What is required: Below are the entries; count the lines in them that contain the word "JSON" and give only the number.

Dataset records:
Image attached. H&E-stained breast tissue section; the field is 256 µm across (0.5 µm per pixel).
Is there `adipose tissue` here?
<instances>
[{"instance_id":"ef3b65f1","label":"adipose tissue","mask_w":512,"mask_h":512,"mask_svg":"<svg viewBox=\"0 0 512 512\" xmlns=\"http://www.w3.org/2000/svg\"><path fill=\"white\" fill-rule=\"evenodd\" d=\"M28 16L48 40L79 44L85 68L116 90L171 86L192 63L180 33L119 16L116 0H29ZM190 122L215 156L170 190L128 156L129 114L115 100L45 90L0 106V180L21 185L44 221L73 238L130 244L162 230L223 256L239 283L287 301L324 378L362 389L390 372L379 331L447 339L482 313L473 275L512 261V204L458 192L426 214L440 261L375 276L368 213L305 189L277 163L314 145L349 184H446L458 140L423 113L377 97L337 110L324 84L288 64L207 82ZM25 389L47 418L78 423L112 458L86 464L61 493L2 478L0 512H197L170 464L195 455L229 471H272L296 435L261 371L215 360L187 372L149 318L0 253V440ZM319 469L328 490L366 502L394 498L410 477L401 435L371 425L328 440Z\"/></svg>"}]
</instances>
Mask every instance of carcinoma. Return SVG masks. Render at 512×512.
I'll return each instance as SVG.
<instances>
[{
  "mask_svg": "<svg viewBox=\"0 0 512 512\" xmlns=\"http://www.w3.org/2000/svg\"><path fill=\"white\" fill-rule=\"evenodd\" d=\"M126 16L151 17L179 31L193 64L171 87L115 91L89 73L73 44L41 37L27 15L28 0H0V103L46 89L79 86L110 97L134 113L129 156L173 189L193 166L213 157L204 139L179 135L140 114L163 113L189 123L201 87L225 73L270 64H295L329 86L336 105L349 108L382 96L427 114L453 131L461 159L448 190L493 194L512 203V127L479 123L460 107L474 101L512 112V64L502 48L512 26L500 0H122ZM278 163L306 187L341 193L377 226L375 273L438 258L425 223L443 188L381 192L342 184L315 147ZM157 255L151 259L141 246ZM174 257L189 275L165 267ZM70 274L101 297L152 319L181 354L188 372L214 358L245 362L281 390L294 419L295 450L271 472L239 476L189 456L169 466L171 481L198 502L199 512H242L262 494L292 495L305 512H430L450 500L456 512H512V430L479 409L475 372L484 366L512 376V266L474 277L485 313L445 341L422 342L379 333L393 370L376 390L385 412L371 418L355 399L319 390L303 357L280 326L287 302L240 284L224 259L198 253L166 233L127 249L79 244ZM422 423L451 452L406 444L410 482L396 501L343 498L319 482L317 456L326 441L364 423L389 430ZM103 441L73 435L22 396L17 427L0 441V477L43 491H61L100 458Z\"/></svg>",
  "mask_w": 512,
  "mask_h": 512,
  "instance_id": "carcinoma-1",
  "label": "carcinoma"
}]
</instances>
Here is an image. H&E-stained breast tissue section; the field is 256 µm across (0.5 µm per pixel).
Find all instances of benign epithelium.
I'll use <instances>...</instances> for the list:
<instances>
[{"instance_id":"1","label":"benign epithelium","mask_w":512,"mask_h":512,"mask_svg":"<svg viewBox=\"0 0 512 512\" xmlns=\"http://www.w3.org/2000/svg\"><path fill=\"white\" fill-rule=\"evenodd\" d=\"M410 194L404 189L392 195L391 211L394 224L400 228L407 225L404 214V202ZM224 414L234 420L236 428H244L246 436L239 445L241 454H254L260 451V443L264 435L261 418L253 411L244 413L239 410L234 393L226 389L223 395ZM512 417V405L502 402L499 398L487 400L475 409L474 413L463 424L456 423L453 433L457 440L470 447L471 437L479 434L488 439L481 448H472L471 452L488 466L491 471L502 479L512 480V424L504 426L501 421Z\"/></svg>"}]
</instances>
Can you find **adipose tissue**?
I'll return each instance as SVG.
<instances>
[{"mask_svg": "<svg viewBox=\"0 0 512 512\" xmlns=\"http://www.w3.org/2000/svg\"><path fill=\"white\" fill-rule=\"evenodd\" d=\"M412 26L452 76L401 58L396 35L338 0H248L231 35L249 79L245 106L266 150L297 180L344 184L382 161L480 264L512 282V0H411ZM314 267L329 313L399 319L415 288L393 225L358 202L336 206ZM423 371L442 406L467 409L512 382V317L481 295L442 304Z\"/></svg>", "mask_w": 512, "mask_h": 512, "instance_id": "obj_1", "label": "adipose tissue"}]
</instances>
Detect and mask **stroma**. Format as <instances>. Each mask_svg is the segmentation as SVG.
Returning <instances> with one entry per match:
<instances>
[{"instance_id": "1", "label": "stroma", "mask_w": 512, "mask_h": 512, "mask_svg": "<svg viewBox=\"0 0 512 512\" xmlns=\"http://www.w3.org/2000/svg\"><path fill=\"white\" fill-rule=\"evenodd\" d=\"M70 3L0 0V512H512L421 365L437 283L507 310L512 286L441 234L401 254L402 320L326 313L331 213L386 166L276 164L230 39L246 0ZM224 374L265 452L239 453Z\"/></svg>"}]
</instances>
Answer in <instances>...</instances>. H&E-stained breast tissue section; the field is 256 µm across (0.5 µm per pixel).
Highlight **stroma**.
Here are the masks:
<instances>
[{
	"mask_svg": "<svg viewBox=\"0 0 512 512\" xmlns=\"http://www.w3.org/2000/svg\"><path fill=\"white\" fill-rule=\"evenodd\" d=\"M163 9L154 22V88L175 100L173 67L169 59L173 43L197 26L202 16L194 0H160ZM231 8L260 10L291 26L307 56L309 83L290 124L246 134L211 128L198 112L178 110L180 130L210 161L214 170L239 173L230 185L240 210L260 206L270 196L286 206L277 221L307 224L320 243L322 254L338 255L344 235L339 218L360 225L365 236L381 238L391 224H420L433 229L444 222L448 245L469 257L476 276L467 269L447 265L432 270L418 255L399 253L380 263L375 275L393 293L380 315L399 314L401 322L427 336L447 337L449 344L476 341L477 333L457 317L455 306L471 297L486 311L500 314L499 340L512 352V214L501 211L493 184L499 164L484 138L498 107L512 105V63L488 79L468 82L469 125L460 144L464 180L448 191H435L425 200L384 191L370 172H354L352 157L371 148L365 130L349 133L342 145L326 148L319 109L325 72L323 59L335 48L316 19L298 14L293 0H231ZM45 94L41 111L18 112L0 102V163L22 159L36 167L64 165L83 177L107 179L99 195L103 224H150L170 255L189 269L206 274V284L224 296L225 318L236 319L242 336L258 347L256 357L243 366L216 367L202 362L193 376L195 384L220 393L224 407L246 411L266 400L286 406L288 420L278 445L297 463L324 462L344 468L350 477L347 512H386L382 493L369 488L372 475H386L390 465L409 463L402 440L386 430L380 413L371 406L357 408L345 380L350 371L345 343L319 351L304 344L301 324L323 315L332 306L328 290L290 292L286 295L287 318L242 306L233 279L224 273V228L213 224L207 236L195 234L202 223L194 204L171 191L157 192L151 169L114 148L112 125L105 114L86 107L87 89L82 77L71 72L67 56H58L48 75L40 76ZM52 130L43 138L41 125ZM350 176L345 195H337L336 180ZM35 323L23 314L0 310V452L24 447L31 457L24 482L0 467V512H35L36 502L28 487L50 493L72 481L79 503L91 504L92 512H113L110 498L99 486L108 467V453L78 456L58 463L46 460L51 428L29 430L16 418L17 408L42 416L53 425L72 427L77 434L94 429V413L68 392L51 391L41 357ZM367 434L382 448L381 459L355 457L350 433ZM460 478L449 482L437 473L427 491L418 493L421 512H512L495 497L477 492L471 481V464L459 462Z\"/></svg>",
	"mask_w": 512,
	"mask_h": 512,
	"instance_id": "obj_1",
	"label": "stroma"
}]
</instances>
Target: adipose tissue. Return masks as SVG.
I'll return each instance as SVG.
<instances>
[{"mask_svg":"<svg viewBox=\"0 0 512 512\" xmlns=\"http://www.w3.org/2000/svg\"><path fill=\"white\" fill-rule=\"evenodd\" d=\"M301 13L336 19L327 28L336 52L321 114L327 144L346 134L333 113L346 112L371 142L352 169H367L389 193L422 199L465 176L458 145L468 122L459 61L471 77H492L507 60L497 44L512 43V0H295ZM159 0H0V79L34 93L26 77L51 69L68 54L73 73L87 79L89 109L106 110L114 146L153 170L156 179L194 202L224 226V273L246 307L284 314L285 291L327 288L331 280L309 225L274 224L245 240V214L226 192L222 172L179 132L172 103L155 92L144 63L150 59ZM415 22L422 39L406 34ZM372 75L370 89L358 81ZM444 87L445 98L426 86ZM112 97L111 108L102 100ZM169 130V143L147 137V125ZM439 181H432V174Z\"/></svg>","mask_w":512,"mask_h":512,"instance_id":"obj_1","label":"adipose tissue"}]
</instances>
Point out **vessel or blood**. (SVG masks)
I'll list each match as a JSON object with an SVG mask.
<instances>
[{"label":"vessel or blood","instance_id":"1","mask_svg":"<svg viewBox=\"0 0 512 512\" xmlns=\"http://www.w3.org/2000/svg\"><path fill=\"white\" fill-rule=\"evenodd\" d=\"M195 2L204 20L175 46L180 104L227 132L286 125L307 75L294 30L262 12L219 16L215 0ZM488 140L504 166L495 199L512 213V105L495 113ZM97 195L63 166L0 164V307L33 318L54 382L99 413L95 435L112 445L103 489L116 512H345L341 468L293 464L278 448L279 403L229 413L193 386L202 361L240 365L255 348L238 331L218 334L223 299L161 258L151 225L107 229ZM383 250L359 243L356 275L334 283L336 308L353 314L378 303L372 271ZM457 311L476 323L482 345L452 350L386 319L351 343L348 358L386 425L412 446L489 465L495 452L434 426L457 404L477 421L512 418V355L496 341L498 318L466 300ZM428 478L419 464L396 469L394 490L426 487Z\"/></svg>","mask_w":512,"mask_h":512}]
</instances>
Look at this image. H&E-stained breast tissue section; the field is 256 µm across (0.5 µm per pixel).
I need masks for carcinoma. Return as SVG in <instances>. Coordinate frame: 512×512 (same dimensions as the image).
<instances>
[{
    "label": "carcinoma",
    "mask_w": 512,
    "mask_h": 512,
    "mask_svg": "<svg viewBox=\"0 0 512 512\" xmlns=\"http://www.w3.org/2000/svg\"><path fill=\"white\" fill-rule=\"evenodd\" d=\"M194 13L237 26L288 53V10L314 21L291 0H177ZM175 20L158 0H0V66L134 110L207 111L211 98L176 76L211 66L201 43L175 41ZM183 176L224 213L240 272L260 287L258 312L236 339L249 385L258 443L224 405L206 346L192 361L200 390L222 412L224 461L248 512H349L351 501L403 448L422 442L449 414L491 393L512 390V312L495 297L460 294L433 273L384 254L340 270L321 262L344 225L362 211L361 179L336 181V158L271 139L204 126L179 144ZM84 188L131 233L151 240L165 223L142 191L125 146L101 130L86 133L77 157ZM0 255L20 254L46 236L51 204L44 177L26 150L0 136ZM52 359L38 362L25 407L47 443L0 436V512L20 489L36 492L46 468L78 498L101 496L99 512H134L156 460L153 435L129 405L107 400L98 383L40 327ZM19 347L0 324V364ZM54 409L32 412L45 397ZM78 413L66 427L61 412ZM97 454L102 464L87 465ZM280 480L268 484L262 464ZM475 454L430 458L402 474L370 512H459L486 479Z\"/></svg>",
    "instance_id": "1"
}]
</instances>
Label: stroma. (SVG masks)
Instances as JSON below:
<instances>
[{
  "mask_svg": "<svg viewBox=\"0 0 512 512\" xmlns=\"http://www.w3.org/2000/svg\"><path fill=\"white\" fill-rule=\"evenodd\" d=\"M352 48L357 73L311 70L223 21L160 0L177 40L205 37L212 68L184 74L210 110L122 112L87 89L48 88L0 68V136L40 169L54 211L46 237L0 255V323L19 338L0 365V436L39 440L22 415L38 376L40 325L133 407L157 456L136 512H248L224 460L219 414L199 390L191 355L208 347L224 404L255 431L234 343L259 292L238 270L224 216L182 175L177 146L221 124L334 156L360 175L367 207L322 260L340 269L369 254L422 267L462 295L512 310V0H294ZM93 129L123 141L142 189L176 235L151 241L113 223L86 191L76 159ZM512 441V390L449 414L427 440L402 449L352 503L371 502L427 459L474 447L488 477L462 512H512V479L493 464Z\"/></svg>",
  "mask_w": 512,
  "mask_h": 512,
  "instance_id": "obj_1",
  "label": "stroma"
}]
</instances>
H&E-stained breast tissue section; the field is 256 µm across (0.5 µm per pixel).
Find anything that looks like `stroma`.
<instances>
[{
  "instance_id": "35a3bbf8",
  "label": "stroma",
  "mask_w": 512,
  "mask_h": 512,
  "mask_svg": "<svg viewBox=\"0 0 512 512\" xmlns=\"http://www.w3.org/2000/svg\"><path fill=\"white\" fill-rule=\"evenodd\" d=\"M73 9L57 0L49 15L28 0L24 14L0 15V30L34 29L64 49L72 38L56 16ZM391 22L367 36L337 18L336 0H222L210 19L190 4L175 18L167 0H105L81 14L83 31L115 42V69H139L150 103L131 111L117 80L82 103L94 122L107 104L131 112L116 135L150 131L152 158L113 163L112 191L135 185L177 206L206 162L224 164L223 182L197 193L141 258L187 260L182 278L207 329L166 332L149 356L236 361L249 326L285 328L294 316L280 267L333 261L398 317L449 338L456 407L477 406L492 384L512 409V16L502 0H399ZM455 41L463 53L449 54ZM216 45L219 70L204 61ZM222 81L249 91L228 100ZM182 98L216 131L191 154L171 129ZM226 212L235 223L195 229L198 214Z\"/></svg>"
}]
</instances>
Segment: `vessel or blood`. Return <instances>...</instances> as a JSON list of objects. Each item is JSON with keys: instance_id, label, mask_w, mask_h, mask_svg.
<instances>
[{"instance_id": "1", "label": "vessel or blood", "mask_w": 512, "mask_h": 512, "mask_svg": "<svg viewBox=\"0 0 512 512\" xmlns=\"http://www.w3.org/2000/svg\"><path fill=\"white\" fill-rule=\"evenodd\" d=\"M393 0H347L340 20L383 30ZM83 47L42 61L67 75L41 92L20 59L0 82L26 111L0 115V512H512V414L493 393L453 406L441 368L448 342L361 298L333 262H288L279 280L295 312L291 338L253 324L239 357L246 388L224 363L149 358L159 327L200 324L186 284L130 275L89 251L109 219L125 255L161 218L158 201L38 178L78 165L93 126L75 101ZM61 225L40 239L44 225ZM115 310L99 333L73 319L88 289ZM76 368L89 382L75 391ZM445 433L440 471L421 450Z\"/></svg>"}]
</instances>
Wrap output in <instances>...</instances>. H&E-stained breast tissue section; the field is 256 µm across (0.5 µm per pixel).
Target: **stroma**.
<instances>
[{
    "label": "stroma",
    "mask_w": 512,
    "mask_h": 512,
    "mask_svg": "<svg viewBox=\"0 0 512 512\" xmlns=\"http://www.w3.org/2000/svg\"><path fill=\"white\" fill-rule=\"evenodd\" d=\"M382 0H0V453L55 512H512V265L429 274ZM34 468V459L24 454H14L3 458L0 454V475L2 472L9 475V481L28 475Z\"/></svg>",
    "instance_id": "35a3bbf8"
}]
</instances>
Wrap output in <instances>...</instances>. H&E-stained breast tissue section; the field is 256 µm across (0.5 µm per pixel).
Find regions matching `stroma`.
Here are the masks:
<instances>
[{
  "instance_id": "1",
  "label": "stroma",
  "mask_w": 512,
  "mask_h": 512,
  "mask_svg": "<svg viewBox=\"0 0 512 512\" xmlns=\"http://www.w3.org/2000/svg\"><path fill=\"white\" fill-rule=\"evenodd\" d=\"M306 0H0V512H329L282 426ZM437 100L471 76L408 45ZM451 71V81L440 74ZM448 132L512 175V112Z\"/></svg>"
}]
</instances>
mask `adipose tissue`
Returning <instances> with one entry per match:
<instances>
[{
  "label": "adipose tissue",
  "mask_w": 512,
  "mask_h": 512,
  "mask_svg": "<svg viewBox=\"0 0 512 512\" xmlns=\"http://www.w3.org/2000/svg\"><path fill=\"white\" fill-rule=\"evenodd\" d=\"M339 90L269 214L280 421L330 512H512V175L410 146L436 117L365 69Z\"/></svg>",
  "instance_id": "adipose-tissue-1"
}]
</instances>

Response for this exercise: 3